About this task: Only the lines below starting at the one that contains "J1 pin 1: GND -> +3V3" and ending at the one that contains "R16: none -> 33k (+3V3, NET15)" are to be reproduced, exactly and with both ends kept.

Data shown:
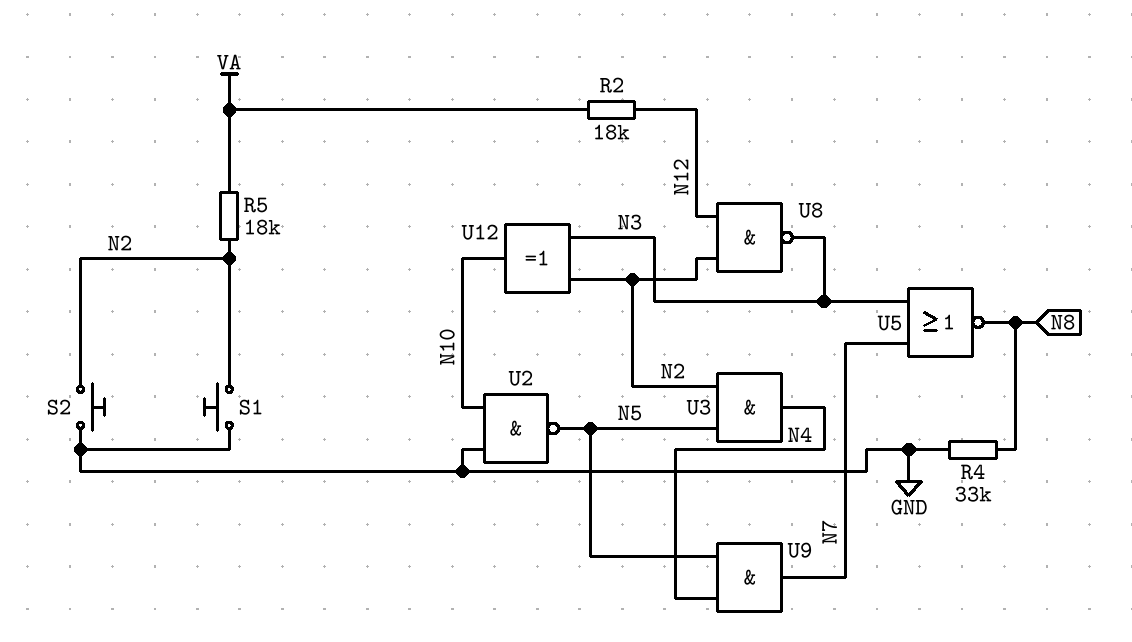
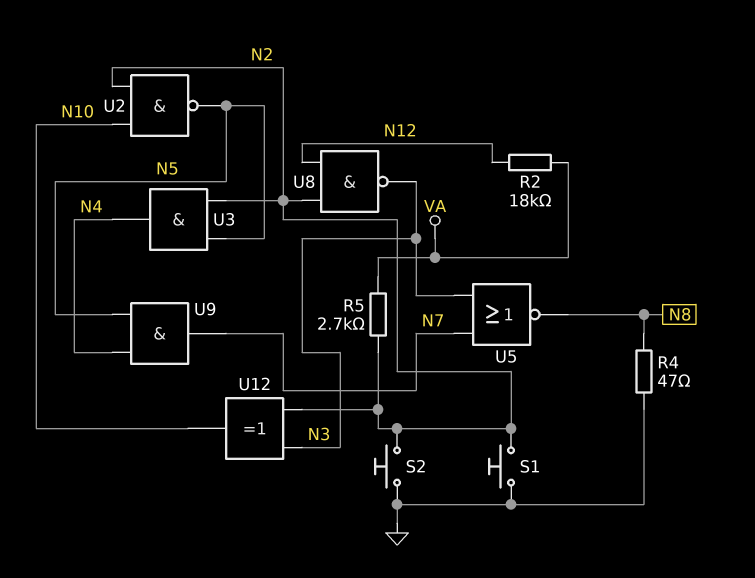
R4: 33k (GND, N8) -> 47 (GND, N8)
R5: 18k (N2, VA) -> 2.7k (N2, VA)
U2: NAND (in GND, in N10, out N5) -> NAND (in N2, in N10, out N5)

---

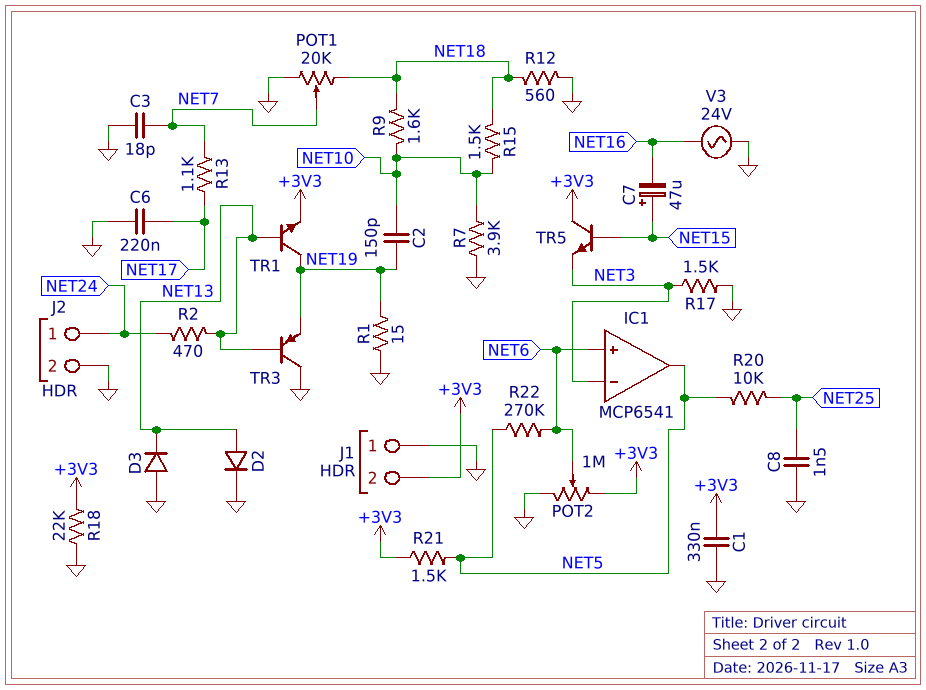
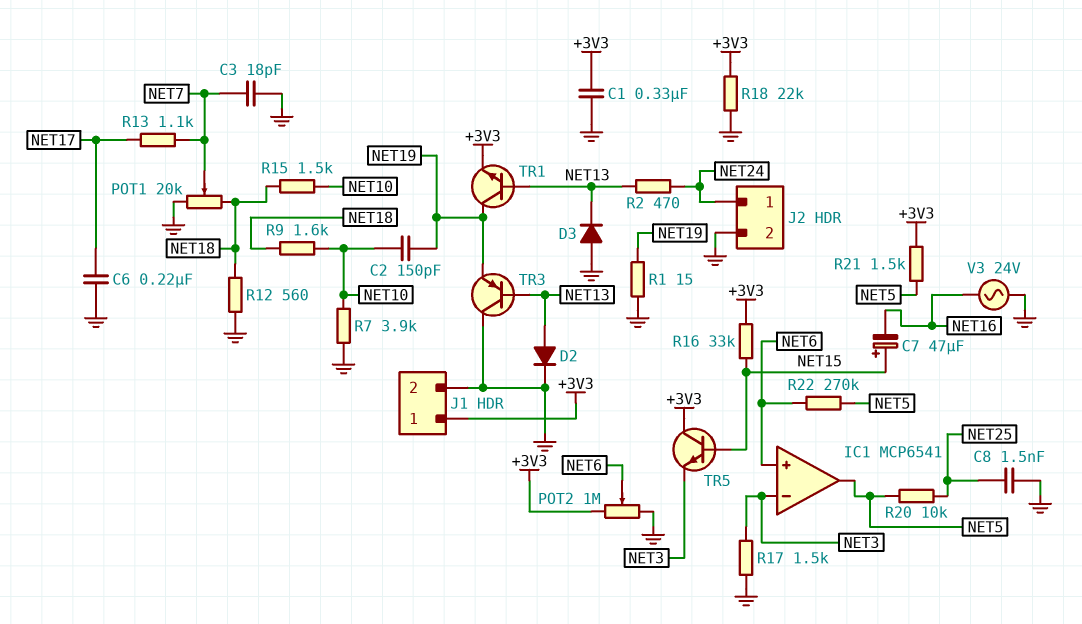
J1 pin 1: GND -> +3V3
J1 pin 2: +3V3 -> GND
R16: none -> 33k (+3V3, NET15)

Answer to the problem:
J1 pin 1: GND -> +3V3
J1 pin 2: +3V3 -> GND
R16: none -> 33k (+3V3, NET15)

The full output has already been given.